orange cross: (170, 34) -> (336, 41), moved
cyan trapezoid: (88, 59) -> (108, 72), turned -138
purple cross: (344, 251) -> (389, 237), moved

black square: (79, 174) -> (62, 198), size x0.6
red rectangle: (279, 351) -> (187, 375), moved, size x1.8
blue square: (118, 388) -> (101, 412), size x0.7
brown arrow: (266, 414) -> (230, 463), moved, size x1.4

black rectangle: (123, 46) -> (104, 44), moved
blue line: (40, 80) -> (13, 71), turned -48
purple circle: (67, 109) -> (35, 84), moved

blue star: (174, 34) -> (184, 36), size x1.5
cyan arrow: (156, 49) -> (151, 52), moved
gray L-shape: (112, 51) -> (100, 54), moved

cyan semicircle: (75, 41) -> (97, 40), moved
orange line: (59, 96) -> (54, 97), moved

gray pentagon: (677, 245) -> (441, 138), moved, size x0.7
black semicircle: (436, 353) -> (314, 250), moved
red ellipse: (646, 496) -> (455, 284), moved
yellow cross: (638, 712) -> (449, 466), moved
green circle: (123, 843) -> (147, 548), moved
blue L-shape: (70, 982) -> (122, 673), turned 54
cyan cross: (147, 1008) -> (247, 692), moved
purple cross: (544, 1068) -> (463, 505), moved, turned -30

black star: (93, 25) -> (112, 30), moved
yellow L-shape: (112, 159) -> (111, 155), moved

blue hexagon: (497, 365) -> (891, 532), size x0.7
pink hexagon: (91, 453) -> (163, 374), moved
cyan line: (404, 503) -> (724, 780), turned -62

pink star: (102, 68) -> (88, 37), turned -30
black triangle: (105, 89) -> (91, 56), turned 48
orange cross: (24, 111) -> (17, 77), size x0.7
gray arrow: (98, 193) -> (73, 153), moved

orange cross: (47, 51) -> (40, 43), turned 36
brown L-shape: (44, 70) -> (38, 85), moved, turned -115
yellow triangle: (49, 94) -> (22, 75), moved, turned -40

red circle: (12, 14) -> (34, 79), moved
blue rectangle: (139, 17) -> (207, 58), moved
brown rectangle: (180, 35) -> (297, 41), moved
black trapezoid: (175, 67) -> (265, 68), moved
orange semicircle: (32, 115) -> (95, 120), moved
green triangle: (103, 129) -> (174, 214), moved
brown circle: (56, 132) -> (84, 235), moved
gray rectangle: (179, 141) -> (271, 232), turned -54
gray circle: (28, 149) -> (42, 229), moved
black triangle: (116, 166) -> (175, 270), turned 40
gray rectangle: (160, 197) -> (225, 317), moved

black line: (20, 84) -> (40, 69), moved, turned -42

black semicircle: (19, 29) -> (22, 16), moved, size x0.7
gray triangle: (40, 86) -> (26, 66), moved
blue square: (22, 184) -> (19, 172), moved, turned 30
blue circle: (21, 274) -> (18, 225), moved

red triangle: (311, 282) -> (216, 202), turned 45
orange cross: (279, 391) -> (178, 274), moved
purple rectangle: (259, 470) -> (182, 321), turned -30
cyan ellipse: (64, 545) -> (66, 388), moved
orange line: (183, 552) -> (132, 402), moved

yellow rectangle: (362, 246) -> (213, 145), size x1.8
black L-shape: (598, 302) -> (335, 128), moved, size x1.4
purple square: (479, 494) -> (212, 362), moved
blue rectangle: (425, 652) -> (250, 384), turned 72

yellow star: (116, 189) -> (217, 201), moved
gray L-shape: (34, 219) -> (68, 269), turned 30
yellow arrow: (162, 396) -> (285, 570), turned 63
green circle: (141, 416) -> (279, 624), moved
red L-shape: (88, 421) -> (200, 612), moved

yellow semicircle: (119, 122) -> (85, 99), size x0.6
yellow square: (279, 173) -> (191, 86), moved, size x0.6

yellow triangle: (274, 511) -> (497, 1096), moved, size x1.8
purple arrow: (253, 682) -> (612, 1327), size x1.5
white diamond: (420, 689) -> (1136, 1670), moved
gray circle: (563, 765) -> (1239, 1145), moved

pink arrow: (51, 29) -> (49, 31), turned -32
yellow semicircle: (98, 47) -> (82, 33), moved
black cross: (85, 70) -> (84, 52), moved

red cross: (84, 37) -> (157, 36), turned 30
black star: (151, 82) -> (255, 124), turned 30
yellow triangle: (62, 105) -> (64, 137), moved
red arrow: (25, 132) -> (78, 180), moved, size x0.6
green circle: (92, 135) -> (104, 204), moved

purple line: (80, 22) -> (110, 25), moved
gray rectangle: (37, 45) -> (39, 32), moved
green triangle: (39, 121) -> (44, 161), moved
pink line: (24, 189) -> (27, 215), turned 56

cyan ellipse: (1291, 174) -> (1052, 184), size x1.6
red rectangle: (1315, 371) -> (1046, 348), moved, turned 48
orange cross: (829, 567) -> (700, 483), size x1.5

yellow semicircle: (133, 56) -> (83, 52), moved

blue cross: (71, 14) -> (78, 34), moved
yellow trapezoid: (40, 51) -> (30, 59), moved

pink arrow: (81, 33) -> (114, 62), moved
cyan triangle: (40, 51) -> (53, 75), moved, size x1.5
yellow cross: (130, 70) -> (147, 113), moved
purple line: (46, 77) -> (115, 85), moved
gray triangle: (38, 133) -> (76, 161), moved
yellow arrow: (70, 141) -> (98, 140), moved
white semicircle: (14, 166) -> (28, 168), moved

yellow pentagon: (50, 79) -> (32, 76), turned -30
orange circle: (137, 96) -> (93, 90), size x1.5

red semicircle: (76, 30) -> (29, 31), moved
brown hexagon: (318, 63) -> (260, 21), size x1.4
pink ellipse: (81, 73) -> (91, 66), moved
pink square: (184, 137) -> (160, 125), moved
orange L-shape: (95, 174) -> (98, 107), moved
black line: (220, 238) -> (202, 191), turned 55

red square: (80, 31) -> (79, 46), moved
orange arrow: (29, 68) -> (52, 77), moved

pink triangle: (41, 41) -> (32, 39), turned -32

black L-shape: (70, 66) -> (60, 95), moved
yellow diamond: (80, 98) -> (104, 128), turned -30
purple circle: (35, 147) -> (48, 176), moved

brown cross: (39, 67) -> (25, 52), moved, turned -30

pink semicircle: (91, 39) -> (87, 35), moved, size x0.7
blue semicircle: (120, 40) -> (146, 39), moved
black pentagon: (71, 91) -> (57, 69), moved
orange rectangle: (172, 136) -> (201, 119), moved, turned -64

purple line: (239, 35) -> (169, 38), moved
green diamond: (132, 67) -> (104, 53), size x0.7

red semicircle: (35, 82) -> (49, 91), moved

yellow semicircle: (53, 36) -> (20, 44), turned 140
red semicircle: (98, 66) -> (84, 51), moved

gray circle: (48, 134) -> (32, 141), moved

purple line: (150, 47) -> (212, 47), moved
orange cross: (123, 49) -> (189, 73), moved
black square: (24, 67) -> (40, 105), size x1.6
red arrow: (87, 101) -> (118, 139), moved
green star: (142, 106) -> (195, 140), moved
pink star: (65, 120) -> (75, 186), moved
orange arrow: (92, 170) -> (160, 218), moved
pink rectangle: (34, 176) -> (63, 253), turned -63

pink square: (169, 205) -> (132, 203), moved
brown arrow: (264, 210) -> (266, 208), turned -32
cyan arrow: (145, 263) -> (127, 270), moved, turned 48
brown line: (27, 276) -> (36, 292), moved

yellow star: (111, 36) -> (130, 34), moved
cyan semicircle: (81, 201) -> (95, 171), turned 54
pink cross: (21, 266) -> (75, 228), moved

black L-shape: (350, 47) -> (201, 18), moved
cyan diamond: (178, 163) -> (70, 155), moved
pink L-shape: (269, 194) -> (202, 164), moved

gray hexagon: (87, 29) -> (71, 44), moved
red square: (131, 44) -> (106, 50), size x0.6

• Exercise prompt: Repeat the data word for word, starting at its first line and stopping after the line that contains "cyan arrow: (156, 49) -> (151, 52), moved".

• Task response:
orange cross: (170, 34) -> (336, 41), moved
cyan trapezoid: (88, 59) -> (108, 72), turned -138
purple cross: (344, 251) -> (389, 237), moved

black square: (79, 174) -> (62, 198), size x0.6
red rectangle: (279, 351) -> (187, 375), moved, size x1.8
blue square: (118, 388) -> (101, 412), size x0.7
brown arrow: (266, 414) -> (230, 463), moved, size x1.4

black rectangle: (123, 46) -> (104, 44), moved
blue line: (40, 80) -> (13, 71), turned -48
purple circle: (67, 109) -> (35, 84), moved

blue star: (174, 34) -> (184, 36), size x1.5
cyan arrow: (156, 49) -> (151, 52), moved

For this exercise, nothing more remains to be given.